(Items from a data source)
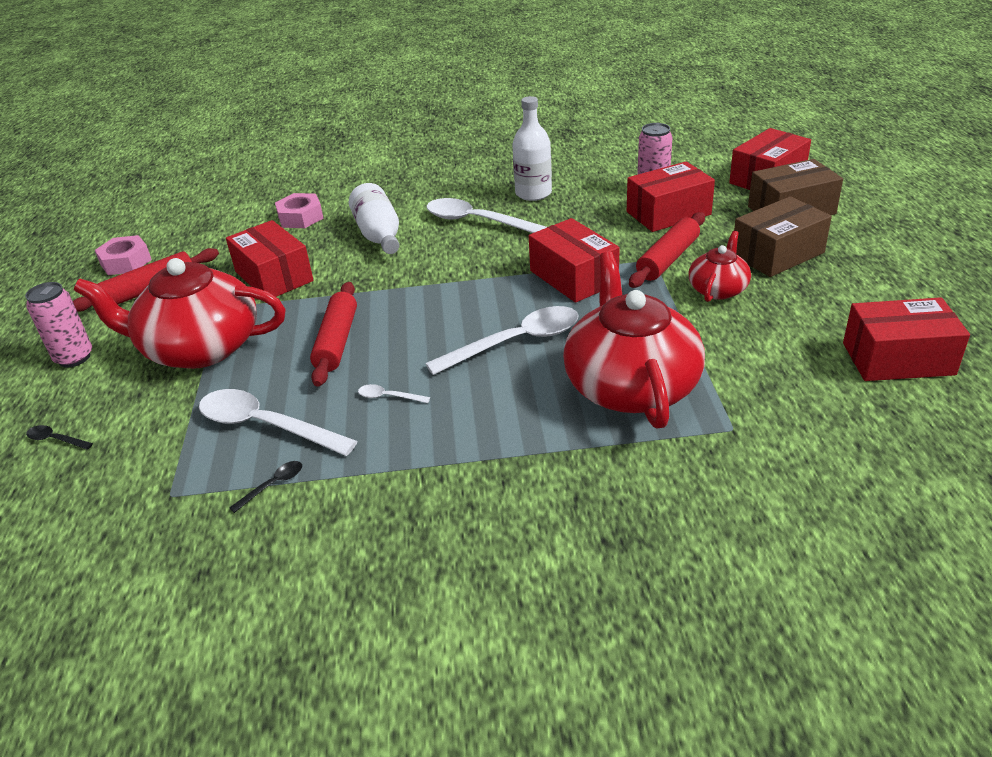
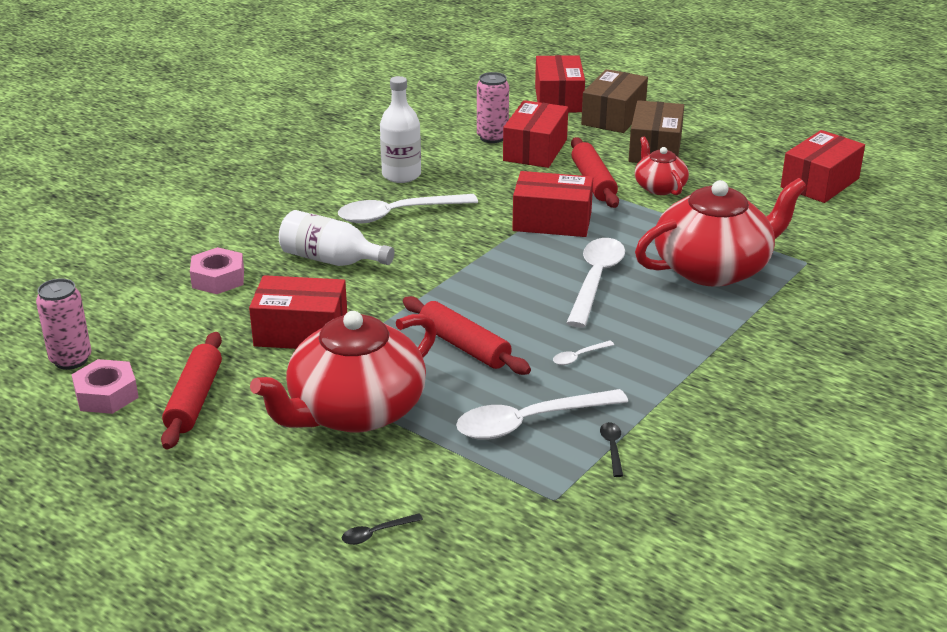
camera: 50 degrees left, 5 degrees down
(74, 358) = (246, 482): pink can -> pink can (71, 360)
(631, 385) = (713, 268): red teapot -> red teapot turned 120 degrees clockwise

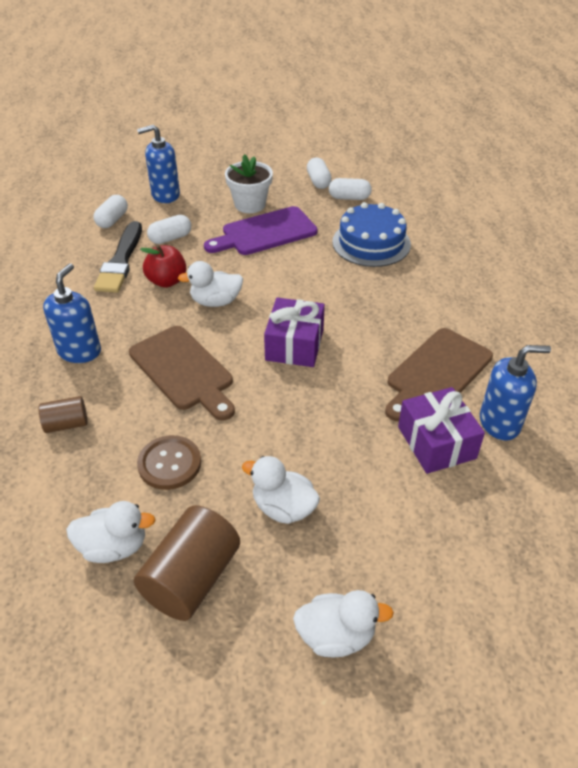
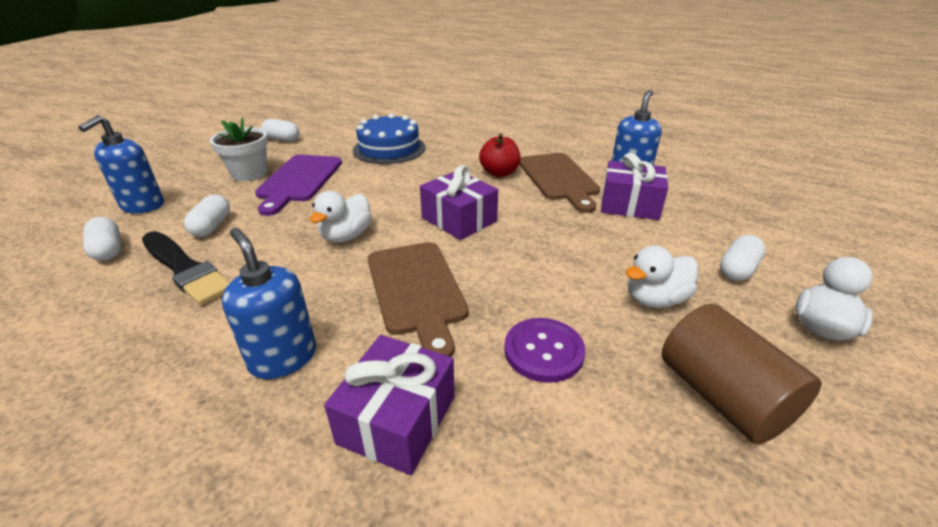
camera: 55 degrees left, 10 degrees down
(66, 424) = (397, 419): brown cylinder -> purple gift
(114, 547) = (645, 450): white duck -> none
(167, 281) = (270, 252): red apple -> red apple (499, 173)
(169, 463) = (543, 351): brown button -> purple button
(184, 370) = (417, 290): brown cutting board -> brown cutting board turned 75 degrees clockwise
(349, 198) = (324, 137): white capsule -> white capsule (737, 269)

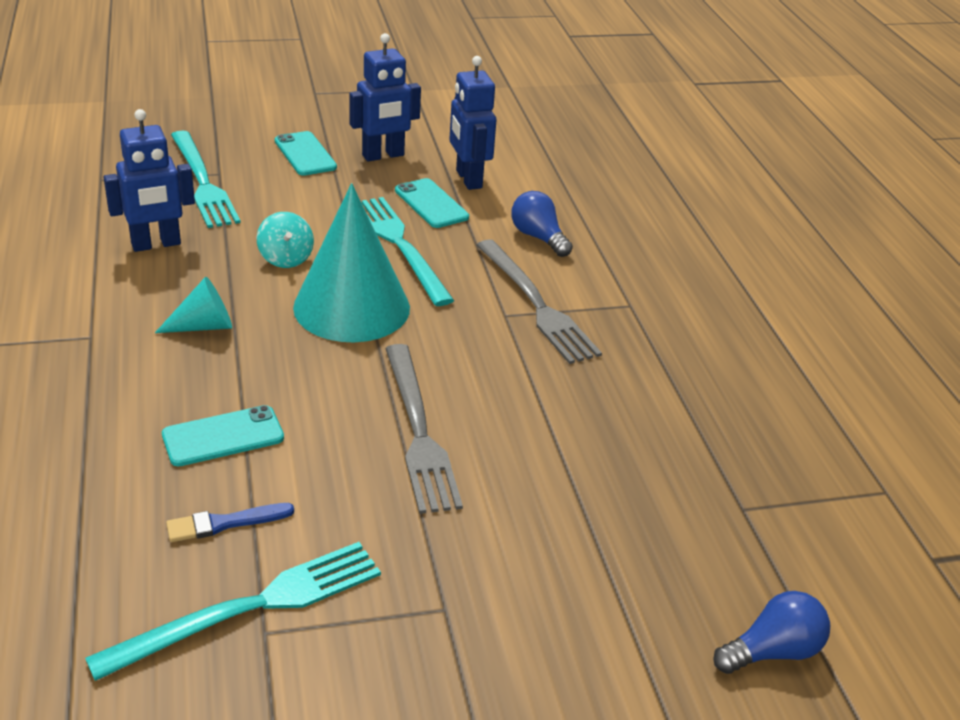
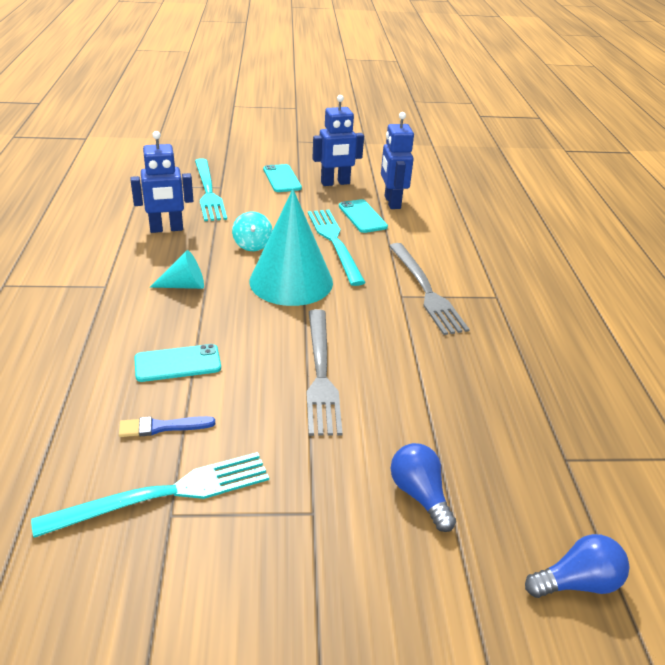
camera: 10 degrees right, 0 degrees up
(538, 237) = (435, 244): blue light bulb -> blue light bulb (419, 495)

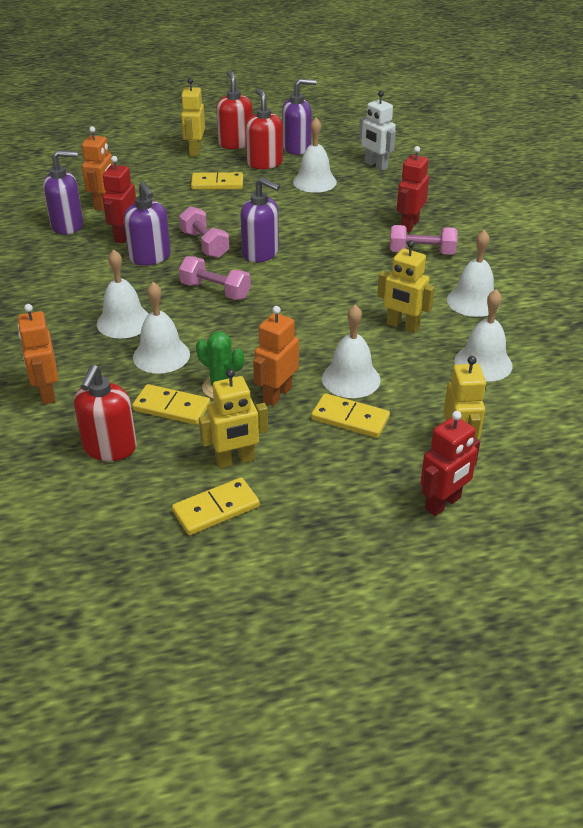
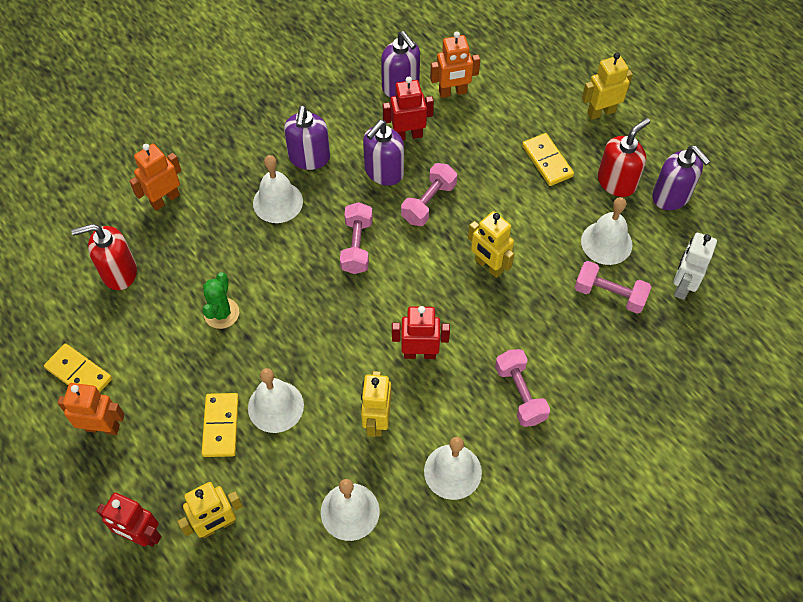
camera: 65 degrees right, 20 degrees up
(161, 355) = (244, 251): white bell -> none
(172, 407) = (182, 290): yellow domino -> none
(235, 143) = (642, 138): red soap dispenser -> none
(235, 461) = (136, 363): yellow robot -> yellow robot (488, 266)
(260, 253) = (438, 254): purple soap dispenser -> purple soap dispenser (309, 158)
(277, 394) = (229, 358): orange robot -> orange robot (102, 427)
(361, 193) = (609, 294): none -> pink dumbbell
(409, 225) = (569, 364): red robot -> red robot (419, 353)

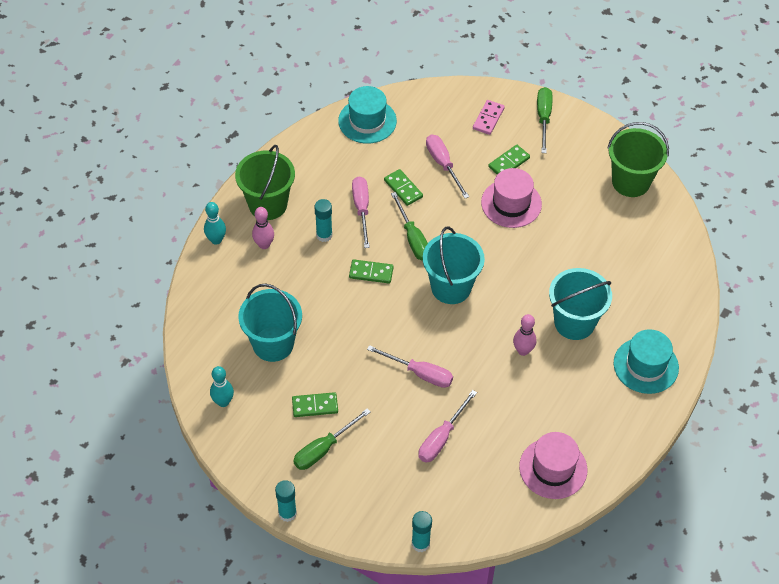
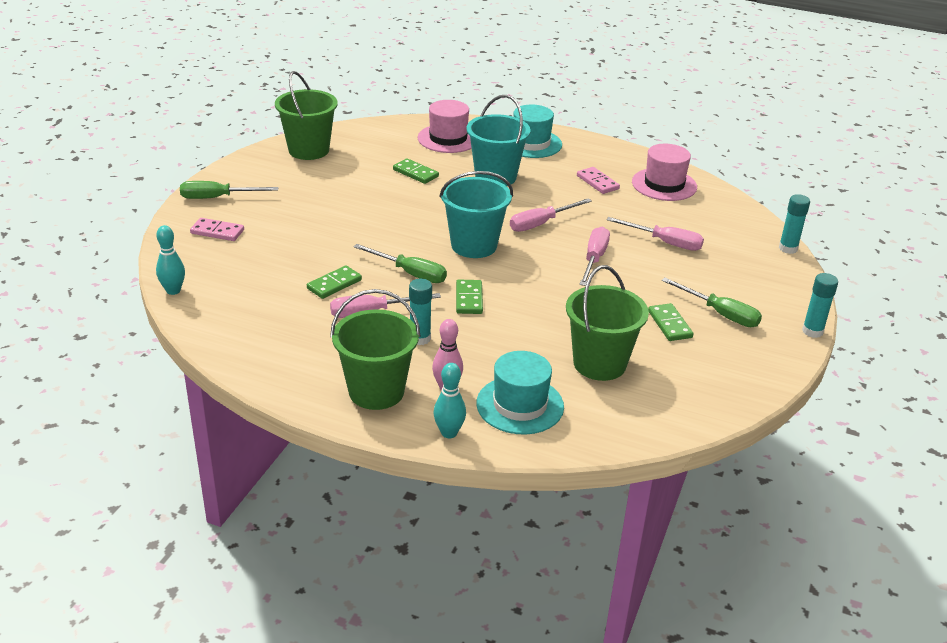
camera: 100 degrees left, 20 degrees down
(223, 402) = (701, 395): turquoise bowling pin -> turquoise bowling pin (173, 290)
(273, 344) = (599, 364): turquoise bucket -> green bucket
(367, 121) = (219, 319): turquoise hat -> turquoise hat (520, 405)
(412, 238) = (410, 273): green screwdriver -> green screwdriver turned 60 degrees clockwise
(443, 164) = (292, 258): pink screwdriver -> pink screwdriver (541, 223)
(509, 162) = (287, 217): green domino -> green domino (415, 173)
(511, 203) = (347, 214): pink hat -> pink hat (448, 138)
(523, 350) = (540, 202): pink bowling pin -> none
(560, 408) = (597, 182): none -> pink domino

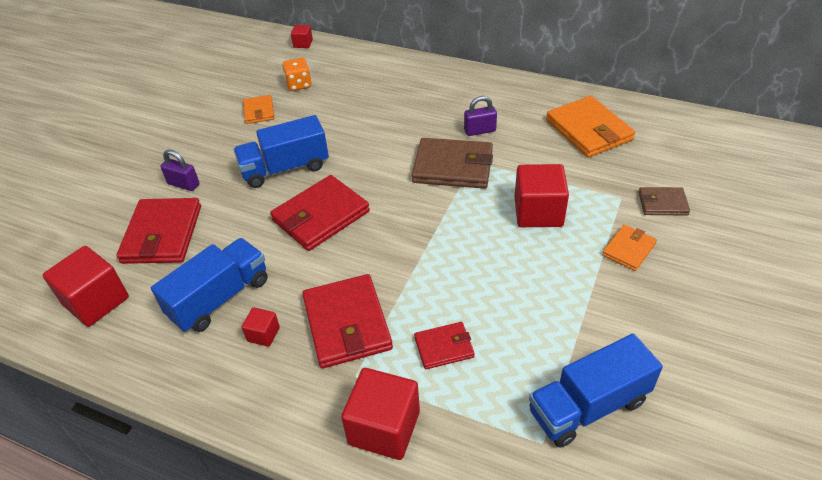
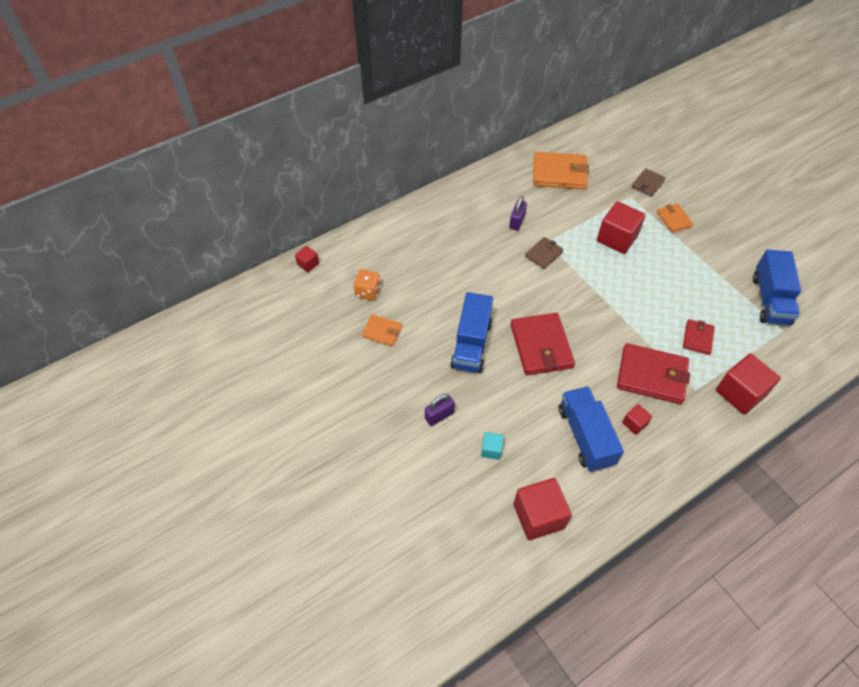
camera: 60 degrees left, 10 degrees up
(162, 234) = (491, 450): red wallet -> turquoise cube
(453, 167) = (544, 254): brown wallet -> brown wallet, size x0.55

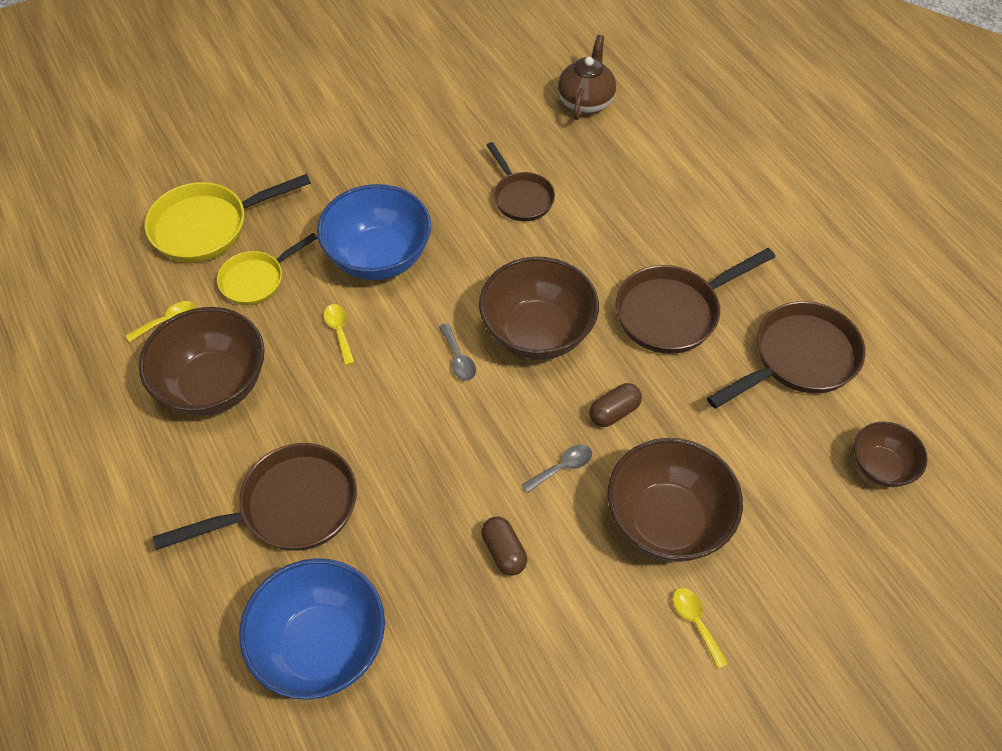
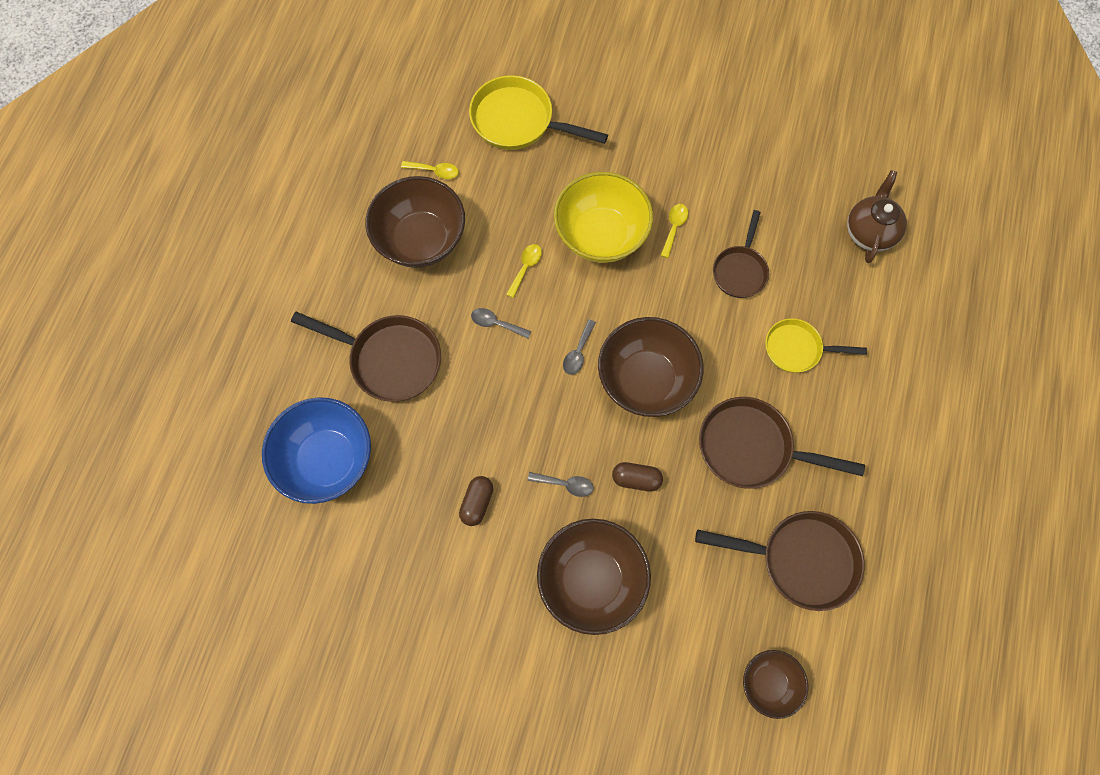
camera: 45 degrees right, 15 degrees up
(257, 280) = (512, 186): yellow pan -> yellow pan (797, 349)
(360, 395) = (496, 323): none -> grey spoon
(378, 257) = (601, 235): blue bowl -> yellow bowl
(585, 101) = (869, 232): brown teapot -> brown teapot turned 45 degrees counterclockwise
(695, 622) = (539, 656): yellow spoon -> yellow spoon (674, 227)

Work task: Leave the pictures out, and restate exactly the lines from the start of the records through the one that contains "(511, 203) = (347, 214): pink".

Answer to this task:
camera: 50 degrees left, 5 degrees down
(74, 358) = (246, 482): pink can -> pink can (71, 360)
(631, 385) = (713, 268): red teapot -> red teapot turned 120 degrees clockwise

camera: 55 degrees left, 10 degrees down
(66, 424) = (397, 419): brown cylinder -> purple gift
(114, 547) = (645, 450): white duck -> none
(167, 281) = (270, 252): red apple -> red apple (499, 173)
(169, 463) = (543, 351): brown button -> purple button
(184, 370) = (417, 290): brown cutting board -> brown cutting board turned 75 degrees clockwise
(349, 198) = (324, 137): white capsule -> white capsule (737, 269)

camera: 10 degrees right, 0 degrees up
(538, 237) = (435, 244): blue light bulb -> blue light bulb (419, 495)

camera: 65 degrees right, 20 degrees up
(161, 355) = (244, 251): white bell -> none
(172, 407) = (182, 290): yellow domino -> none
(235, 143) = (642, 138): red soap dispenser -> none
(235, 461) = (136, 363): yellow robot -> yellow robot (488, 266)
(260, 253) = (438, 254): purple soap dispenser -> purple soap dispenser (309, 158)
(277, 394) = (229, 358): orange robot -> orange robot (102, 427)
(361, 193) = (609, 294): none -> pink dumbbell
(409, 225) = (569, 364): red robot -> red robot (419, 353)

camera: 100 degrees left, 20 degrees down
(223, 402) = (701, 395): turquoise bowling pin -> turquoise bowling pin (173, 290)
(273, 344) = (599, 364): turquoise bucket -> green bucket
(367, 121) = (219, 319): turquoise hat -> turquoise hat (520, 405)
(412, 238) = (410, 273): green screwdriver -> green screwdriver turned 60 degrees clockwise
(443, 164) = (292, 258): pink screwdriver -> pink screwdriver (541, 223)
(509, 162) = (287, 217): green domino -> green domino (415, 173)
(511, 203) = (347, 214): pink hat -> pink hat (448, 138)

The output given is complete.